WHAT THE EXERCISE ASKS - Take the line holding "R13: 2.2k (CLK, OUT) -> none" as the first line of the answer and the last line of the listing as its end; retype everything between exactly.

•••••

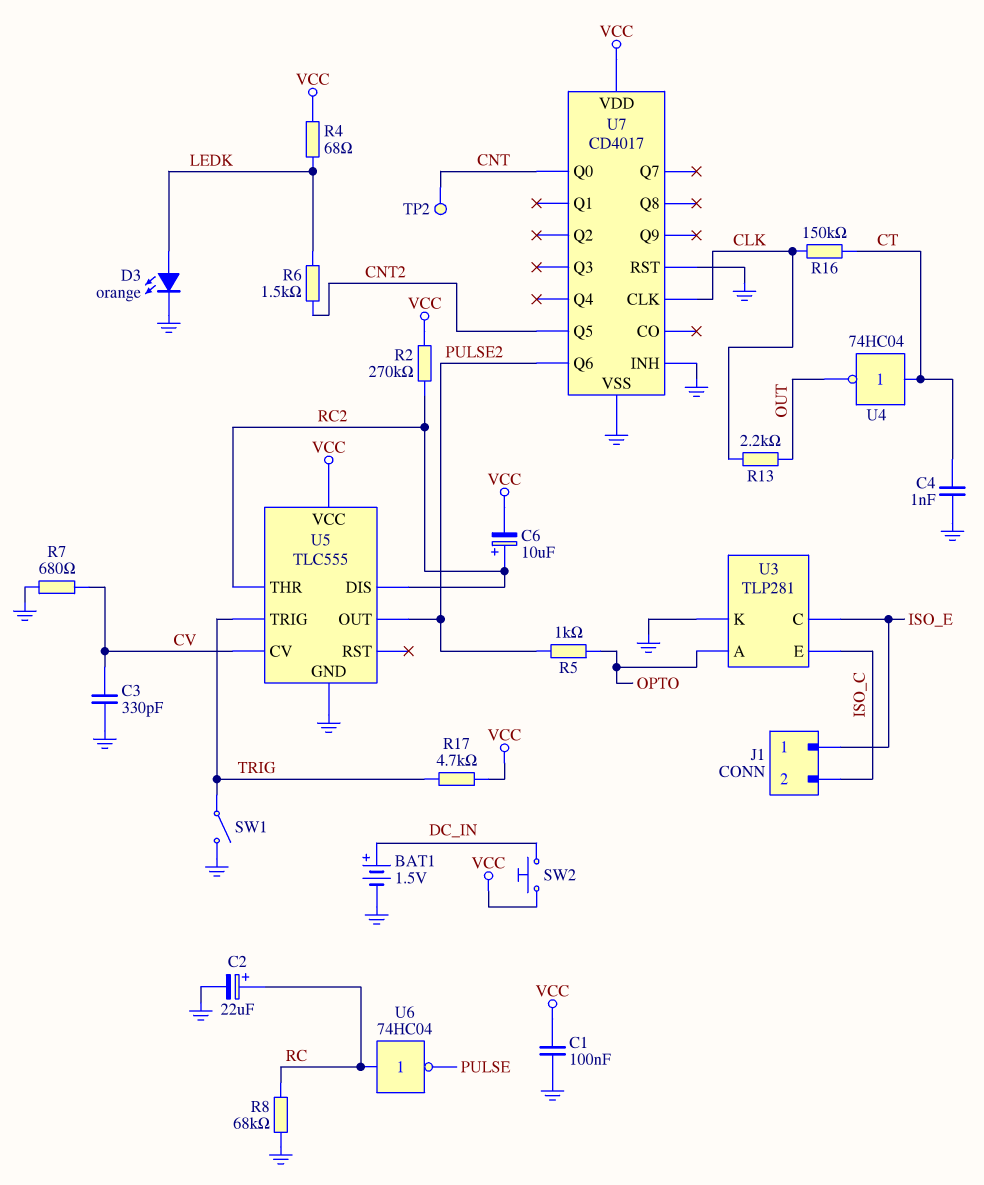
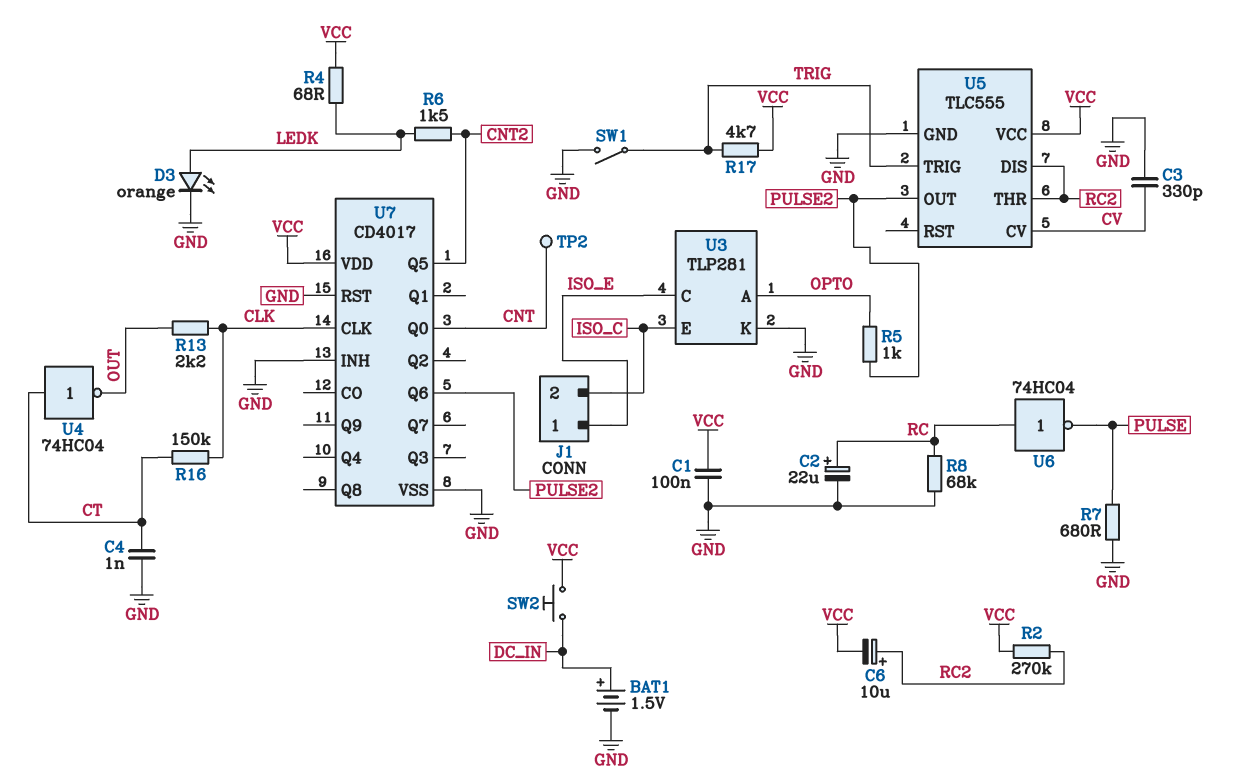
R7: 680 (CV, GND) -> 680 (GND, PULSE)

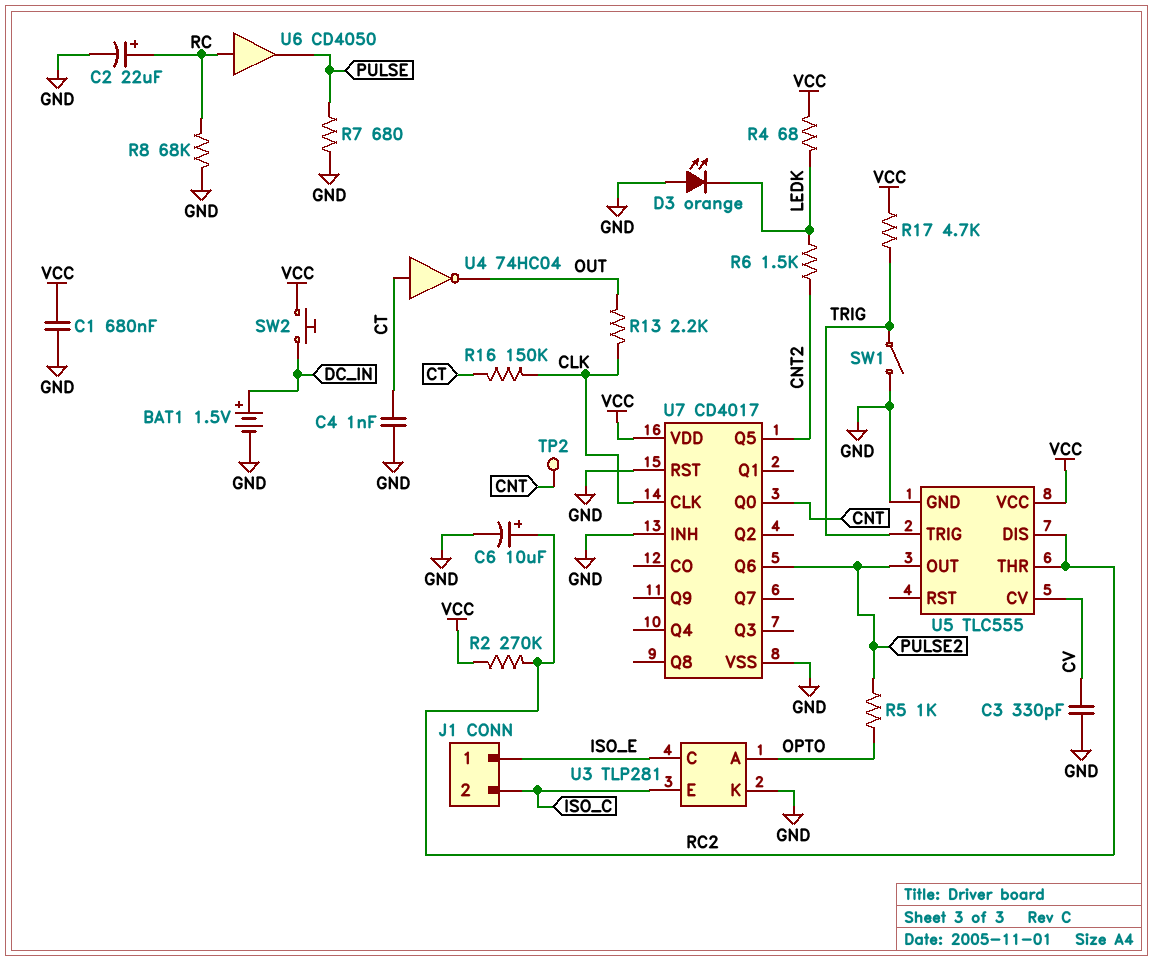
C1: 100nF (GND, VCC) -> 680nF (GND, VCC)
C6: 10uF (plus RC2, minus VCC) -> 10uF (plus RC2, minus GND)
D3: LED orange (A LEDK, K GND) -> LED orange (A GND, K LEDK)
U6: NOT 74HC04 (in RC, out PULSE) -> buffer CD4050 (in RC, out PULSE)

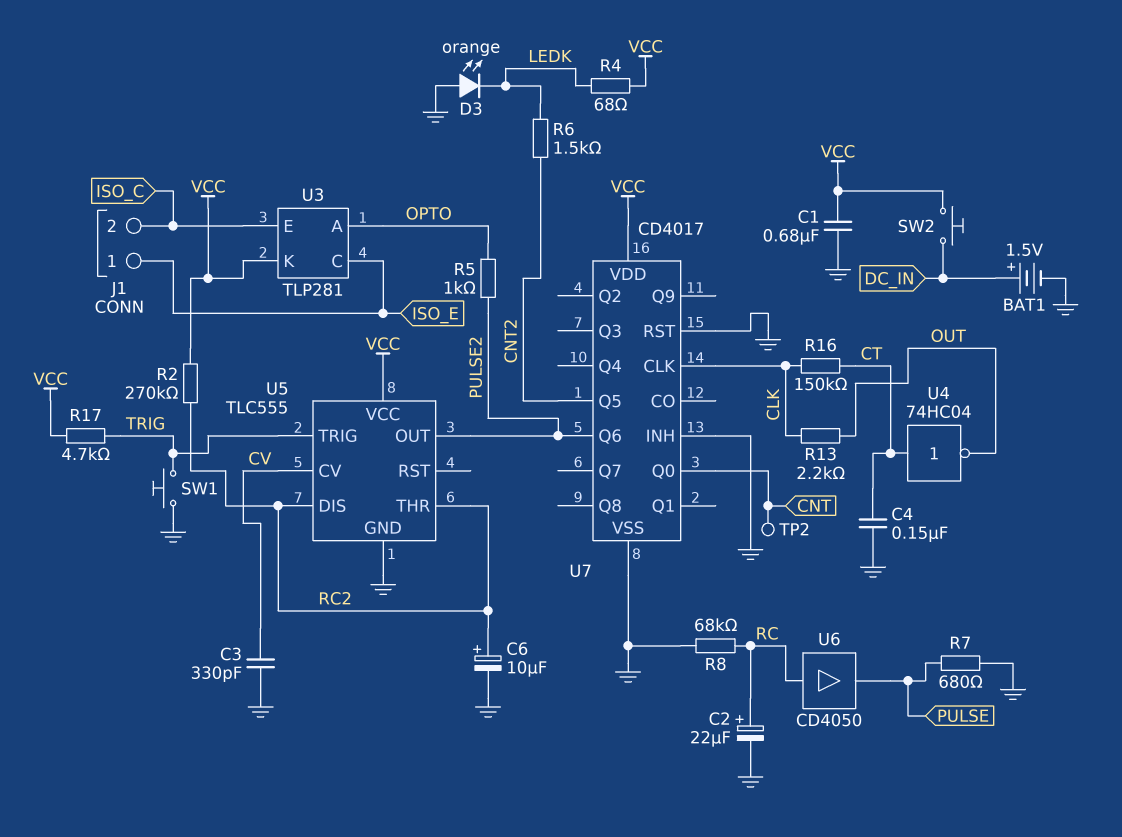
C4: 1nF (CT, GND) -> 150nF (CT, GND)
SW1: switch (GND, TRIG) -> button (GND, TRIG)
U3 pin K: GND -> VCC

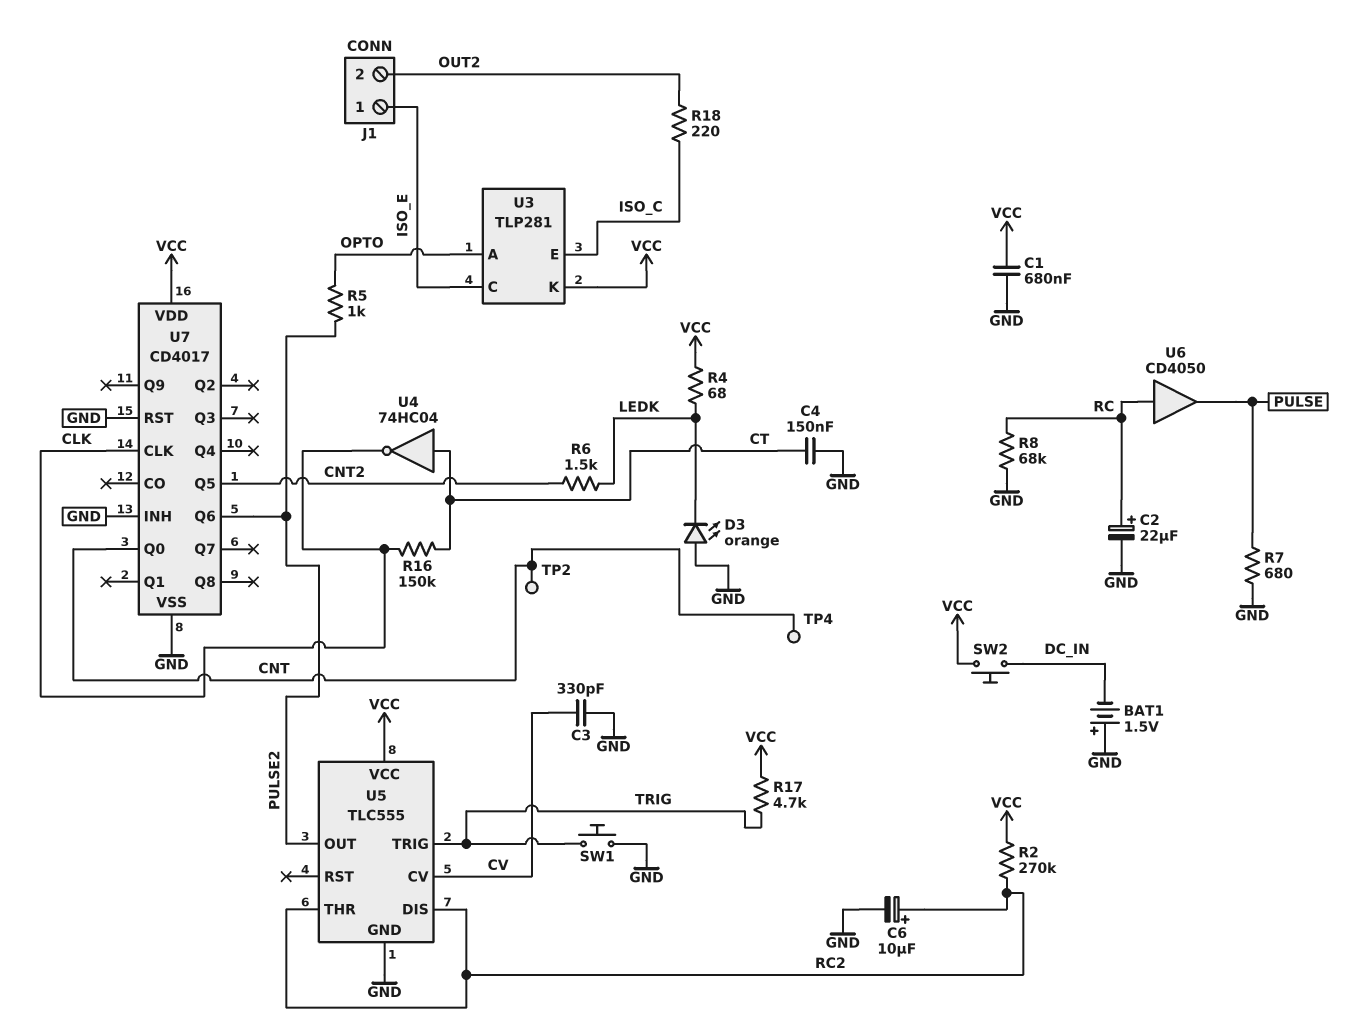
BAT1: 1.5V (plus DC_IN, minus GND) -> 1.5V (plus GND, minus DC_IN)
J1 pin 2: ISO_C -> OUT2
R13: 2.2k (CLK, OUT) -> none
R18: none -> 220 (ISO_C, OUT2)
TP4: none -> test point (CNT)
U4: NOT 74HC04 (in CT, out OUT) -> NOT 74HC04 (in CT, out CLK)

•••••

RESULT FOR THIS TASK -
R13: 2.2k (CLK, OUT) -> none
R18: none -> 220 (ISO_C, OUT2)
TP4: none -> test point (CNT)
U4: NOT 74HC04 (in CT, out OUT) -> NOT 74HC04 (in CT, out CLK)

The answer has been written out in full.